** Opening Data provided block **

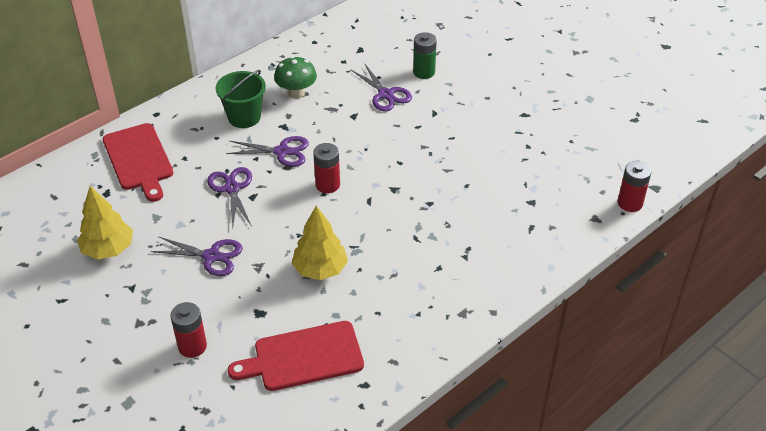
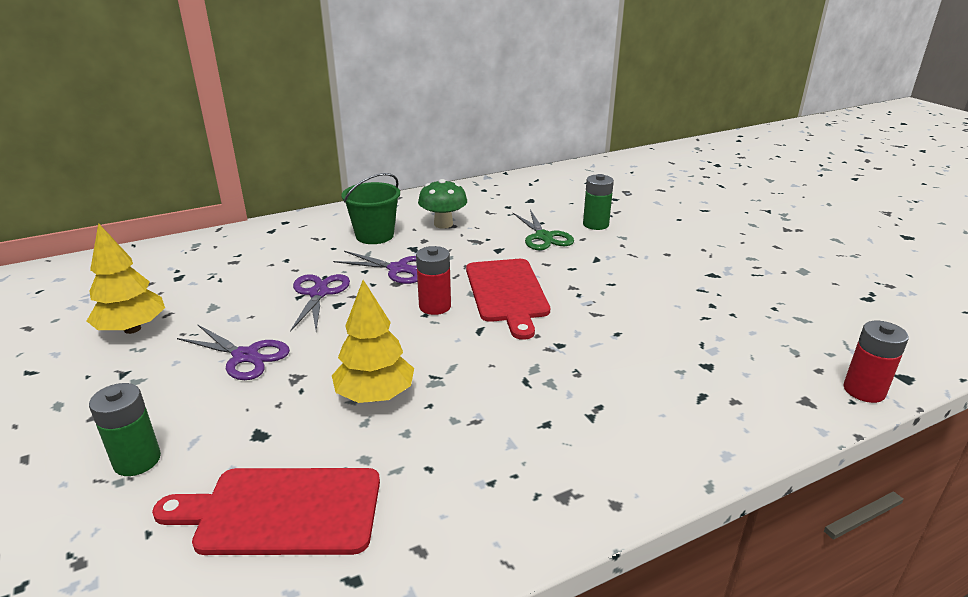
camera: 15 degrees right, 15 degrees down
(139, 160) = (237, 254): red cutting board -> red cutting board (507, 293)
(192, 346) = (137, 460): red battery -> green battery
(386, 95) = (544, 237): purple scissors -> green scissors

** Closing Data provided block **

▸ Exercise goal
The aim is an exact repeat of the entire listing, stripped of pictures.

▸ Response area
camera: 15 degrees right, 15 degrees down
(139, 160) = (237, 254): red cutting board -> red cutting board (507, 293)
(192, 346) = (137, 460): red battery -> green battery
(386, 95) = (544, 237): purple scissors -> green scissors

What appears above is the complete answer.